Each record below should be given again exactly as it reads.
———
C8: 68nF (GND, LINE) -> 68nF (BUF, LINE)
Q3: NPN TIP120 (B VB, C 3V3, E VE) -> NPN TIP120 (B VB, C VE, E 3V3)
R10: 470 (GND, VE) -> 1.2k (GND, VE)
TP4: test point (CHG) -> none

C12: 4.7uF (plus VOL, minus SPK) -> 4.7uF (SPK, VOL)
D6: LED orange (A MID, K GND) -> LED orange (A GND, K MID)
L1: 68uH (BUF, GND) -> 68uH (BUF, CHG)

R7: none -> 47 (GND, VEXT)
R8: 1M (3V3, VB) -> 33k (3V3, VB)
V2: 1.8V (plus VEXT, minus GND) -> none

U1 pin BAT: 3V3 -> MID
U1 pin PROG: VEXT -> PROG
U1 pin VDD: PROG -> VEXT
———
#### [Result]
C8: 68nF (GND, LINE) -> 68nF (BUF, LINE)
Q3: NPN TIP120 (B VB, C 3V3, E VE) -> NPN TIP120 (B VB, C VE, E 3V3)
R10: 470 (GND, VE) -> 1.2k (GND, VE)
TP4: test point (CHG) -> none

C12: 4.7uF (plus VOL, minus SPK) -> 4.7uF (SPK, VOL)
D6: LED orange (A MID, K GND) -> LED orange (A GND, K MID)
L1: 68uH (BUF, GND) -> 68uH (BUF, CHG)

R7: none -> 47 (GND, VEXT)
R8: 1M (3V3, VB) -> 33k (3V3, VB)
V2: 1.8V (plus VEXT, minus GND) -> none

U1 pin BAT: 3V3 -> MID
U1 pin PROG: VEXT -> PROG
U1 pin VDD: PROG -> VEXT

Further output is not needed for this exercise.